[Exercise input]

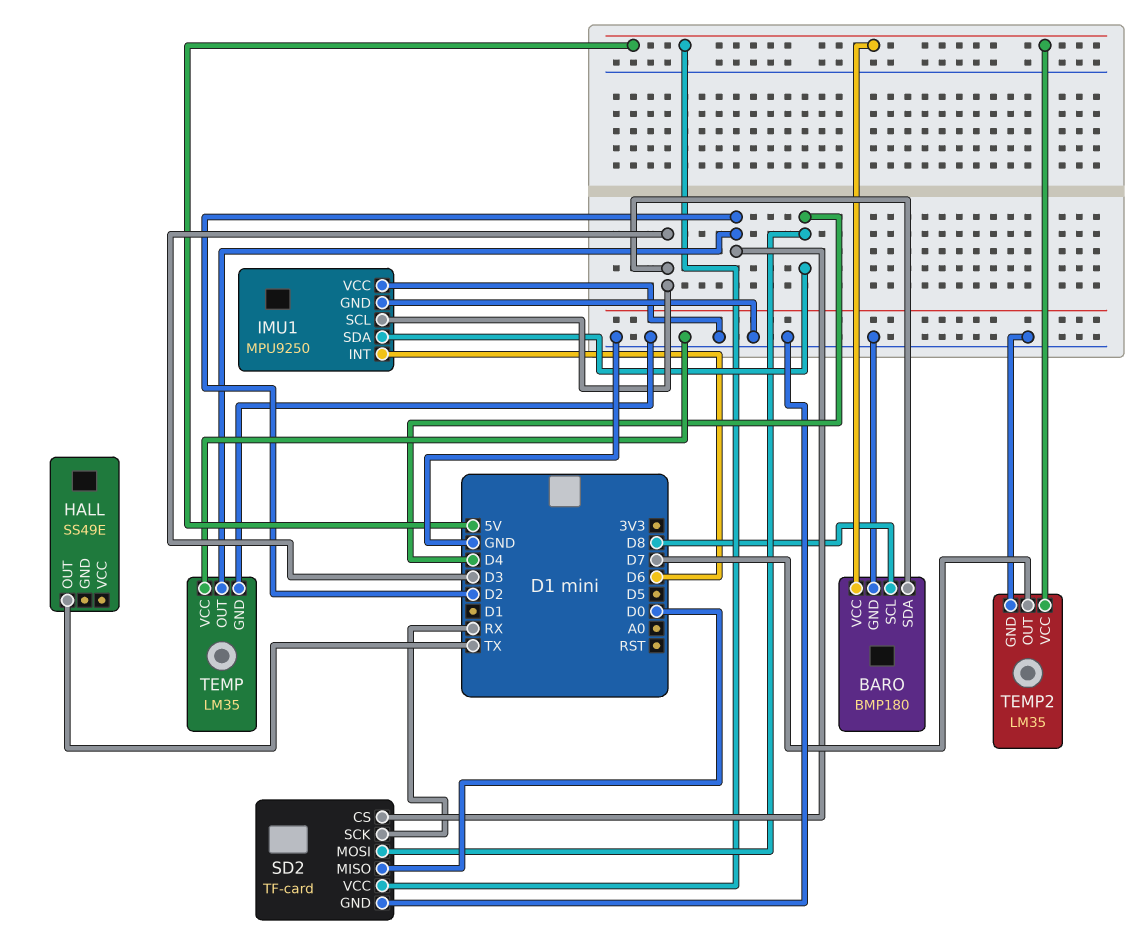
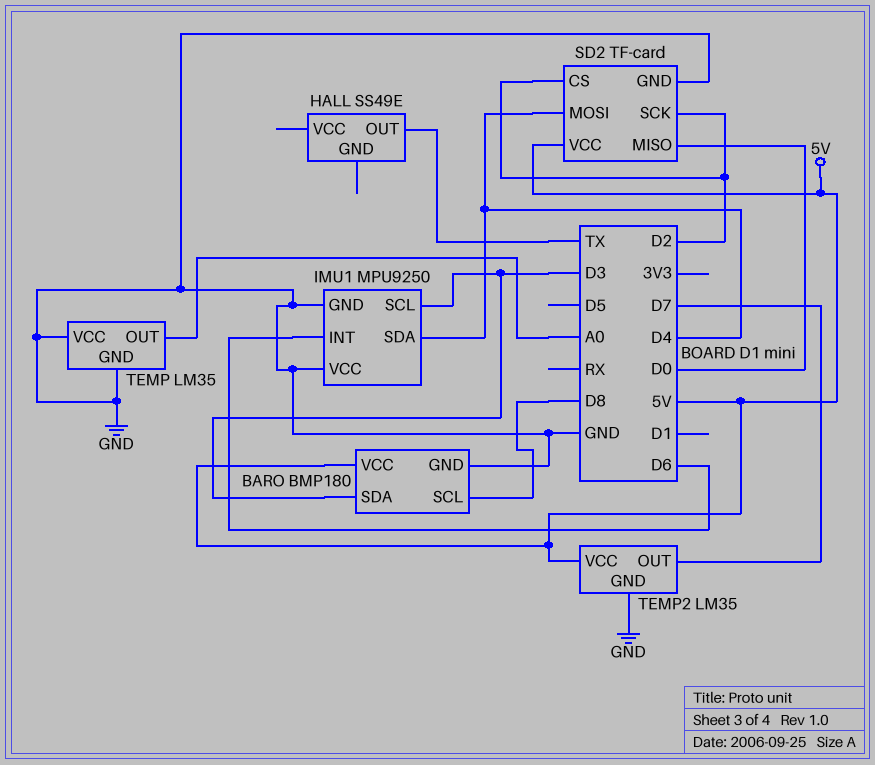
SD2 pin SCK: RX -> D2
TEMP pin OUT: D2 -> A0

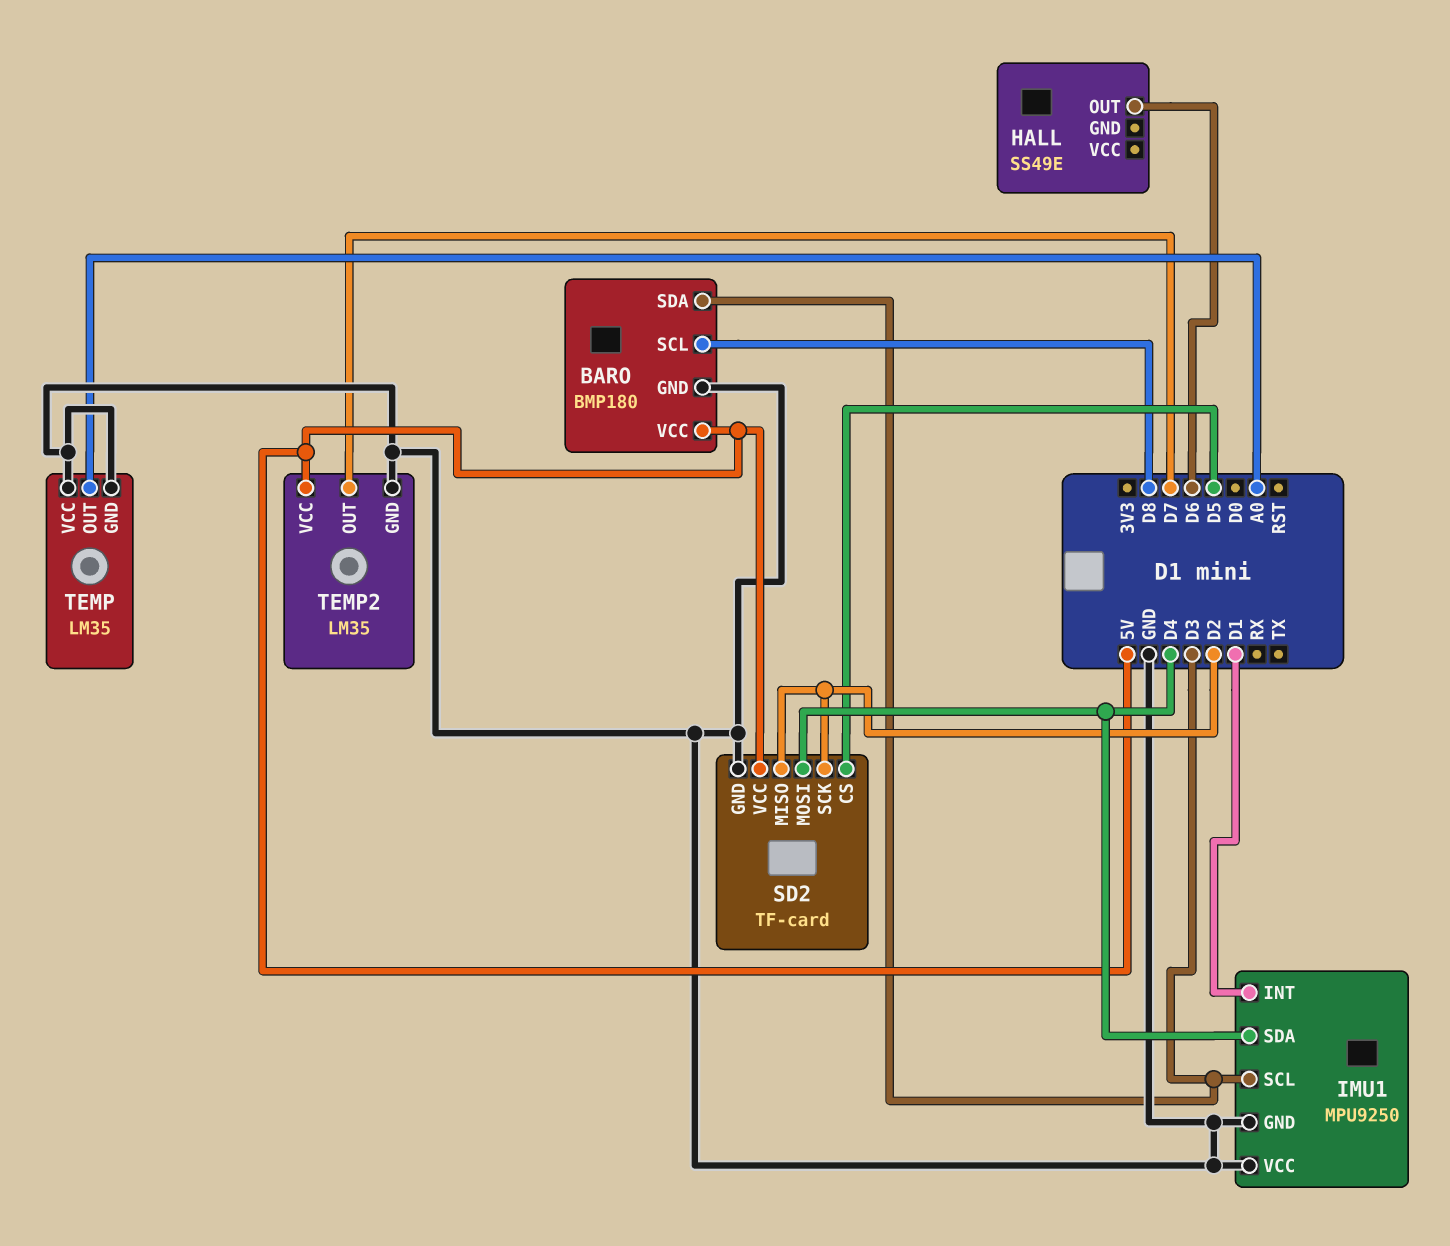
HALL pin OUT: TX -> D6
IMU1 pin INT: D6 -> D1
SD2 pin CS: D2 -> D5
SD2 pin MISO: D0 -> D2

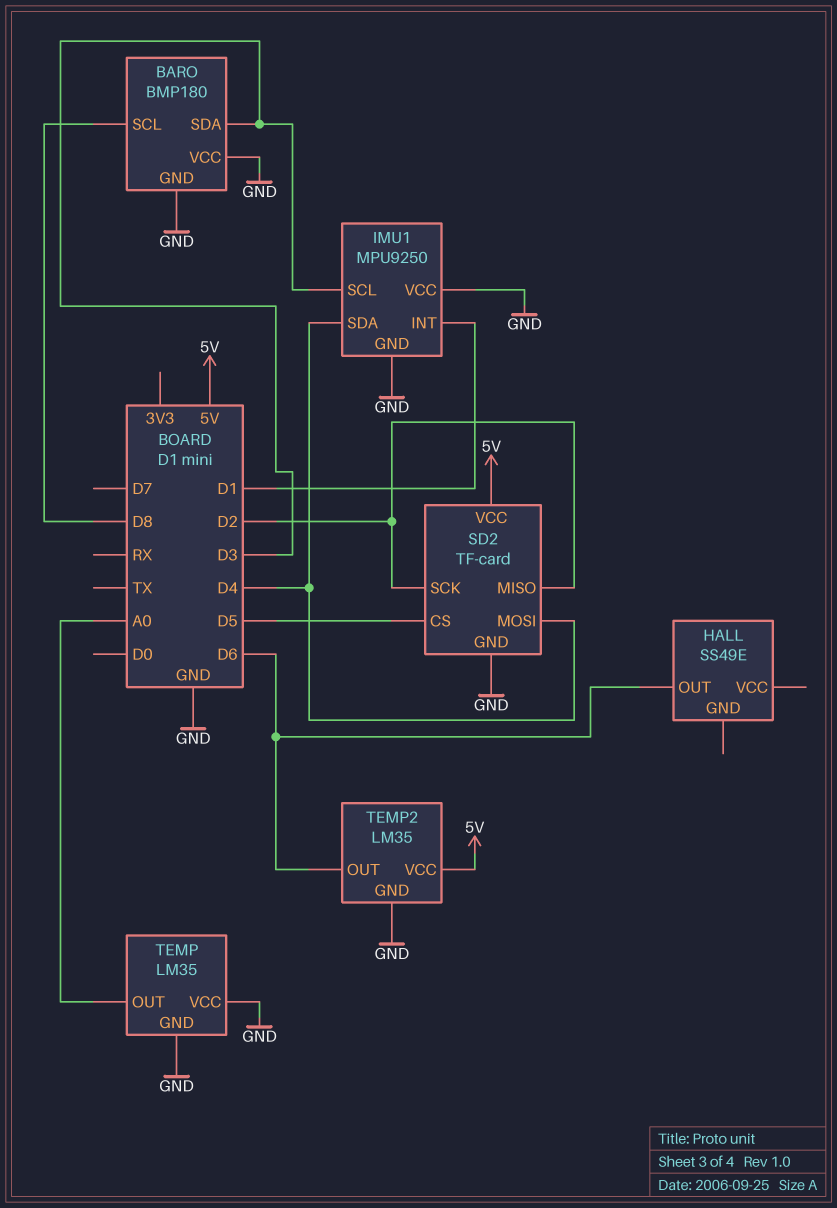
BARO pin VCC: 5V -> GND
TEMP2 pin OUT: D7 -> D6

[/Exercise input]

[What the task requires] Please reproduce the records above exactly and leave any picture behind.

[Task response]
SD2 pin SCK: RX -> D2
TEMP pin OUT: D2 -> A0

HALL pin OUT: TX -> D6
IMU1 pin INT: D6 -> D1
SD2 pin CS: D2 -> D5
SD2 pin MISO: D0 -> D2

BARO pin VCC: 5V -> GND
TEMP2 pin OUT: D7 -> D6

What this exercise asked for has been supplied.